Problem statement
Reproduce the entire listing exactly as written, apart from its pictures.
START Data shown
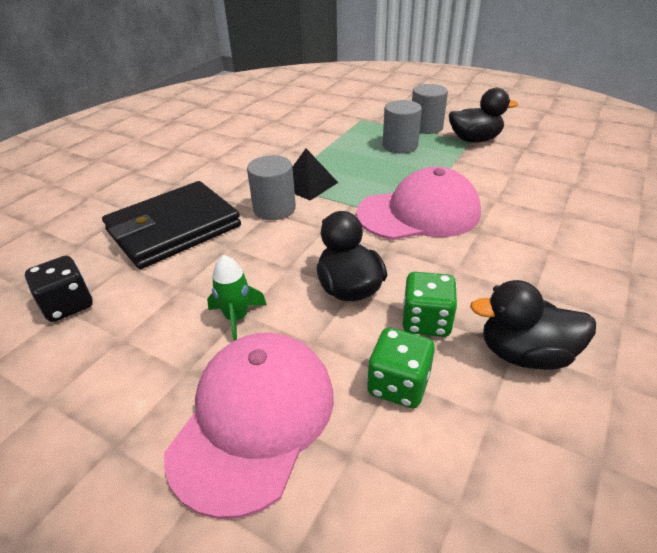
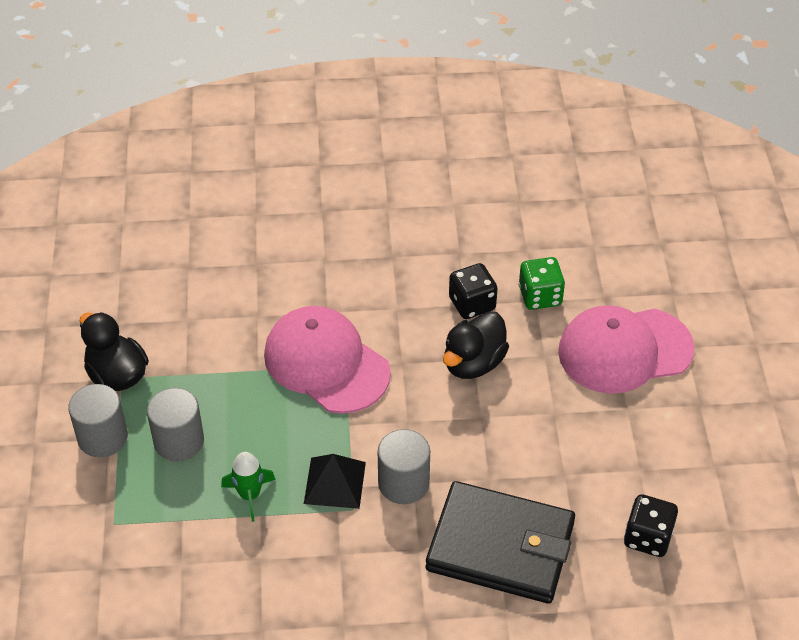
camera: 125 degrees left, 10 degrees up
(237, 318) = (561, 413): green rocket -> green rocket (249, 495)
(426, 321) = (472, 304): green dice -> black dice
(524, 354) = (461, 247): black duck -> none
END Data shown
Finished exercise
camera: 125 degrees left, 10 degrees up
(237, 318) = (561, 413): green rocket -> green rocket (249, 495)
(426, 321) = (472, 304): green dice -> black dice
(524, 354) = (461, 247): black duck -> none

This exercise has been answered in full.